▸ **PROBLEM TO WORK ON**
In the material below, find every line containing "DGND" and copy that line.

▸ **PROVIDED INFORMATION**
■ ■ ■ ■ ■ ■ ■

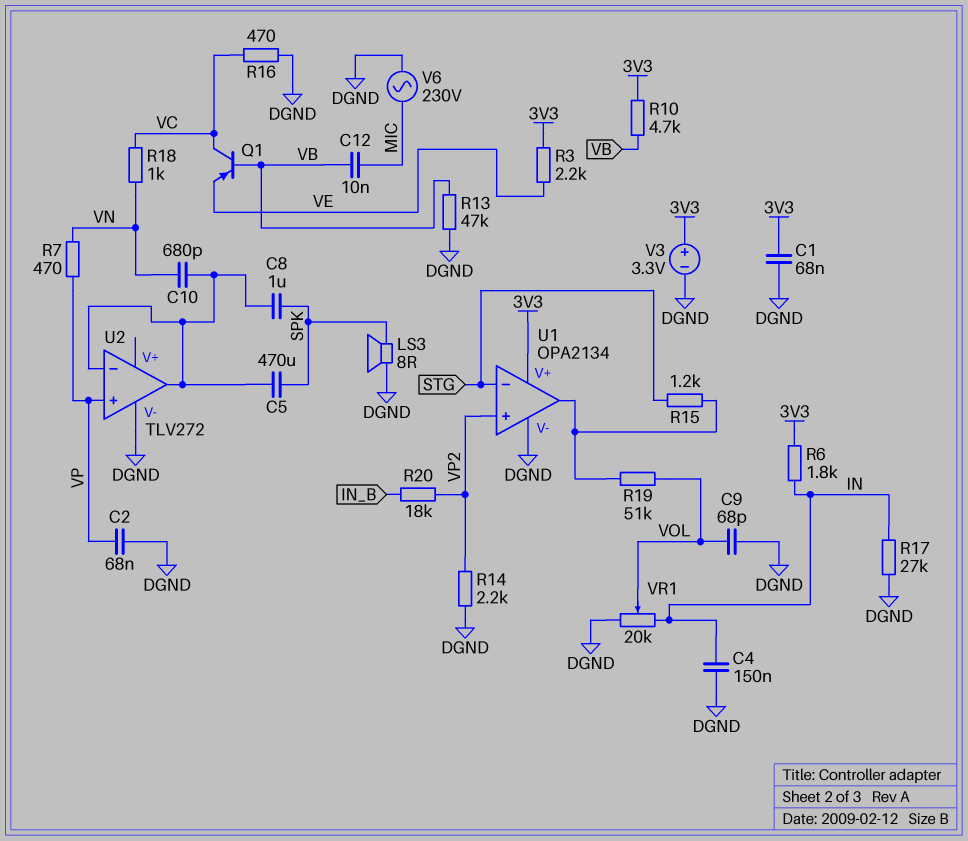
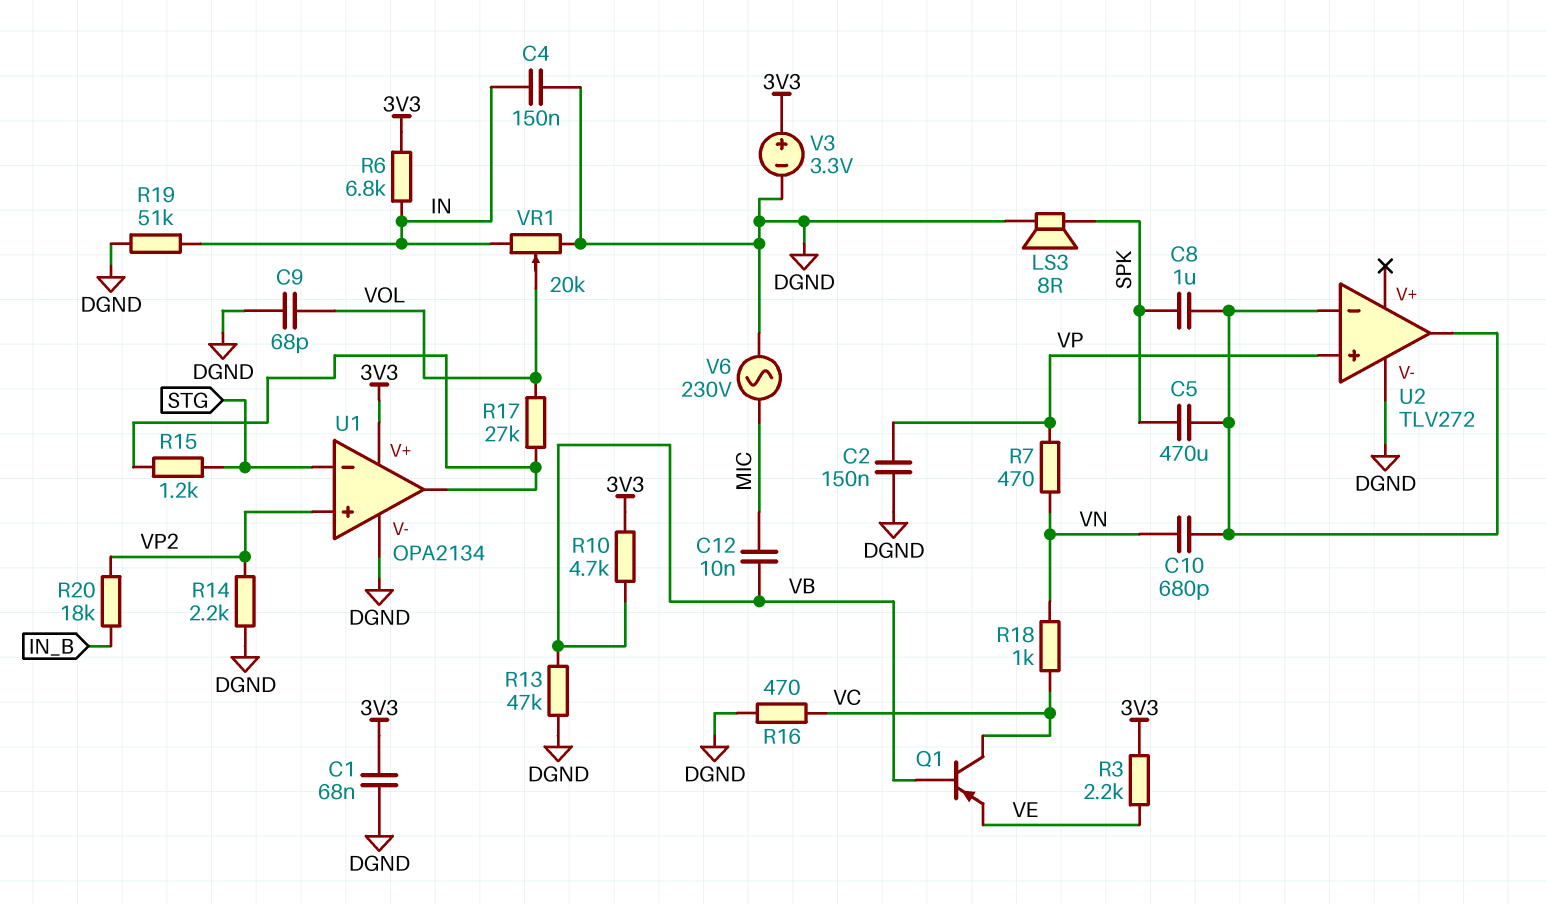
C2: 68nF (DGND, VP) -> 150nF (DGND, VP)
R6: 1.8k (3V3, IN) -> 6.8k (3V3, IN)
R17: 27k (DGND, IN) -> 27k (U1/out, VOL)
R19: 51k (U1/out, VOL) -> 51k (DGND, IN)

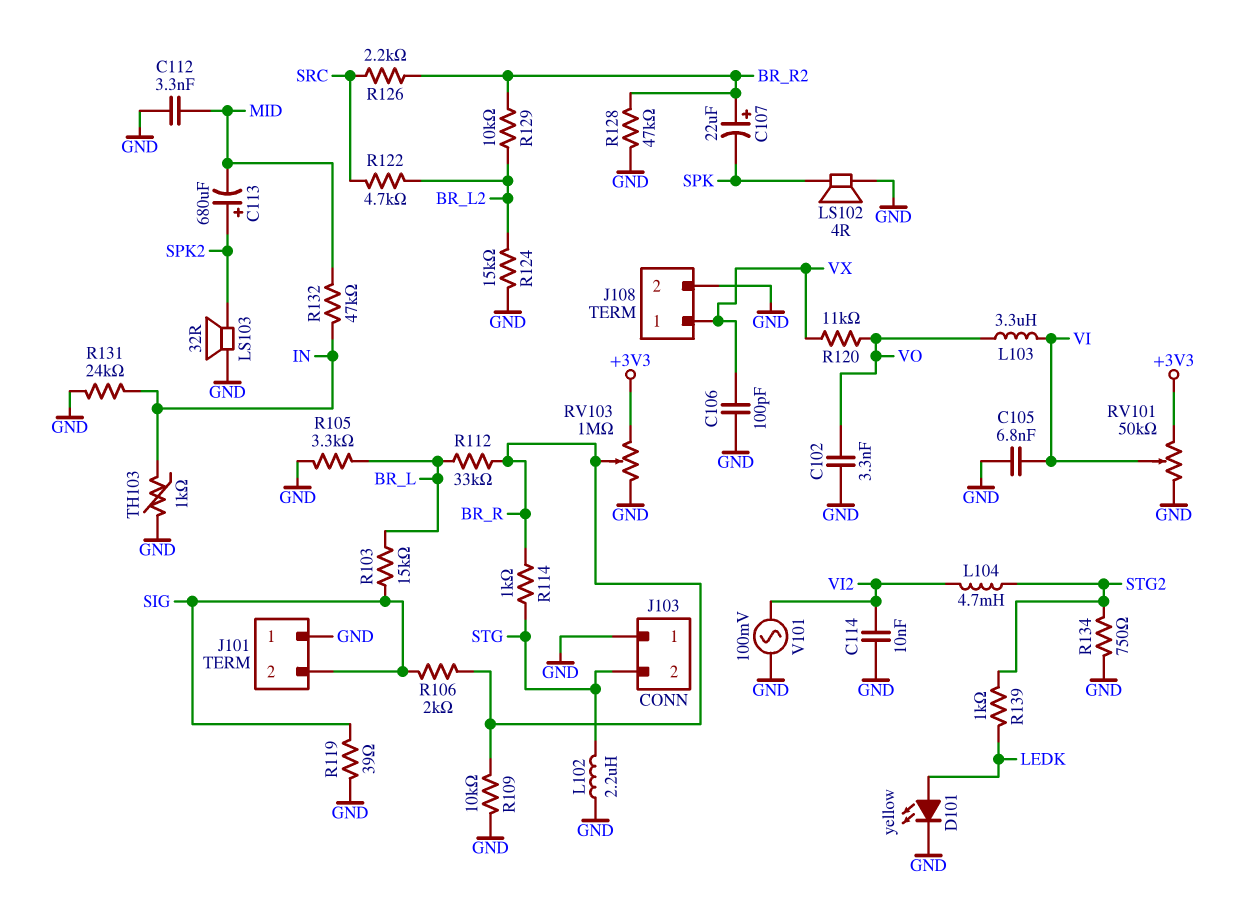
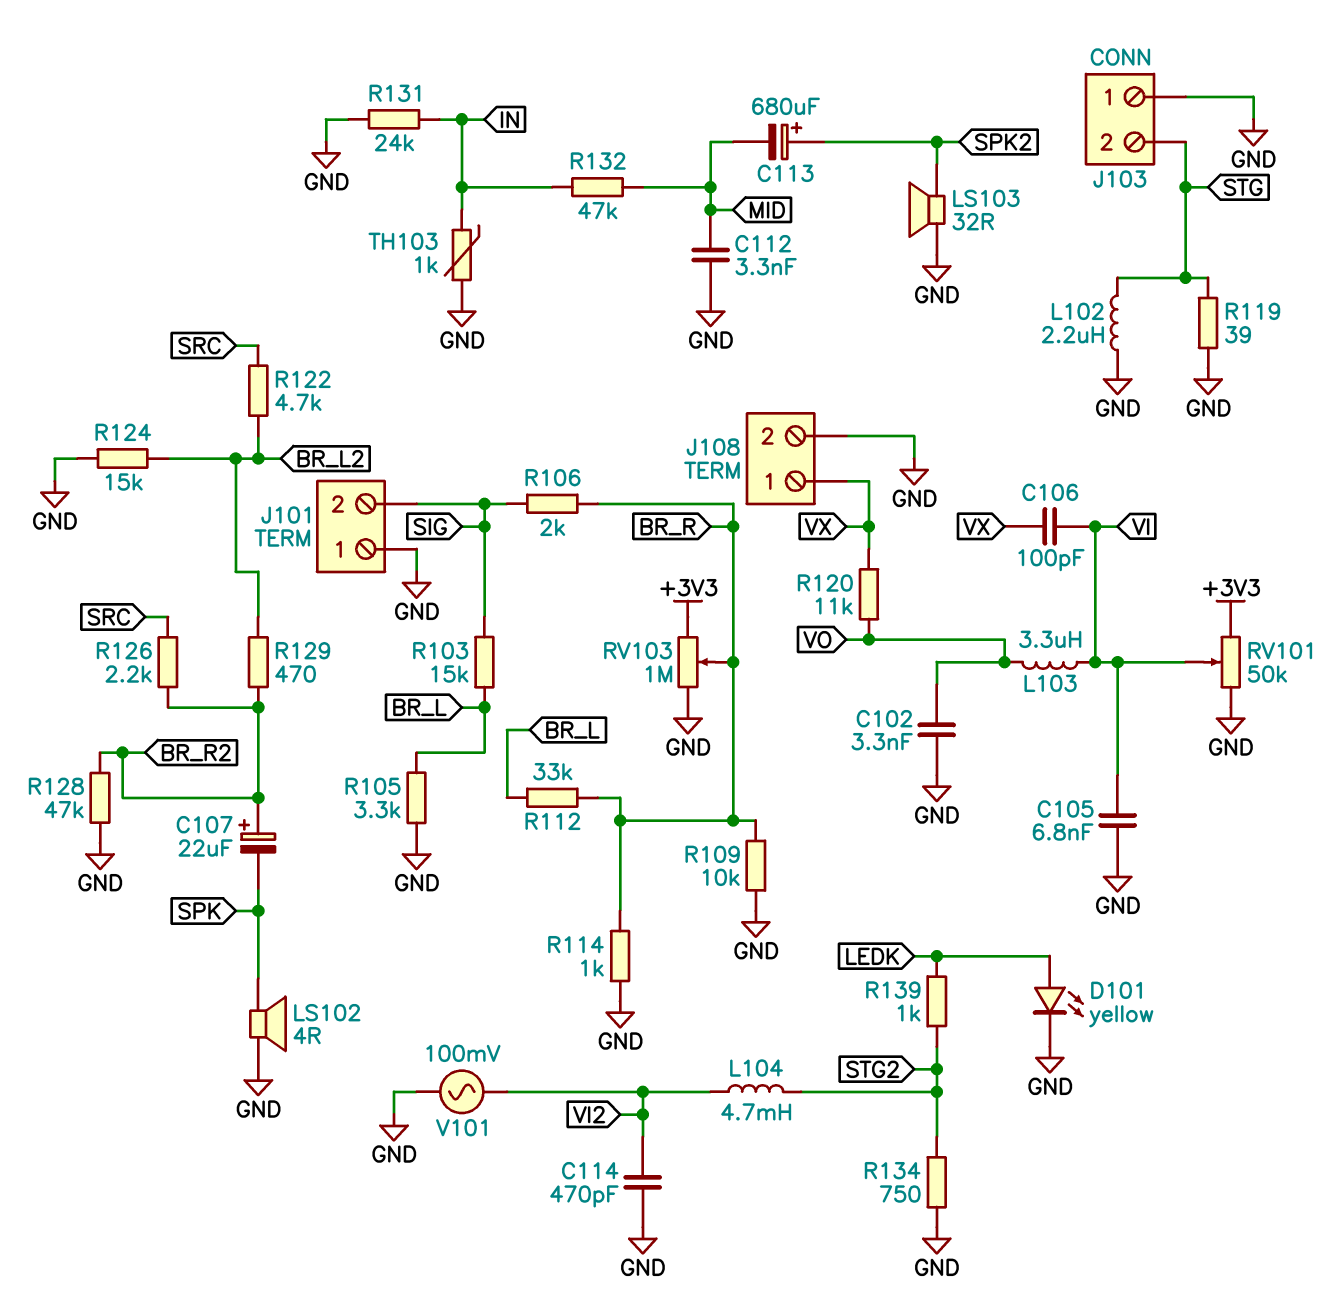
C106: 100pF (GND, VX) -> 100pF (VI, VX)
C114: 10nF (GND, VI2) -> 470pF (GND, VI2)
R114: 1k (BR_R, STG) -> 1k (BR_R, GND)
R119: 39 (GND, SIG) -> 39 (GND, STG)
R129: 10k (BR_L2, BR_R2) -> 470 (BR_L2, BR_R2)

■ ■ ■ ■ ■ ■ ■

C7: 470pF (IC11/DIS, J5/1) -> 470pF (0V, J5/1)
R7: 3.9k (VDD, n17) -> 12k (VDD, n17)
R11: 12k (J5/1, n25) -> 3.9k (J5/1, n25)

■ ■ ■ ■ ■ ■ ■

▸ **COMPLETED TASK**
C2: 68nF (DGND, VP) -> 150nF (DGND, VP)
R17: 27k (DGND, IN) -> 27k (U1/out, VOL)
R19: 51k (U1/out, VOL) -> 51k (DGND, IN)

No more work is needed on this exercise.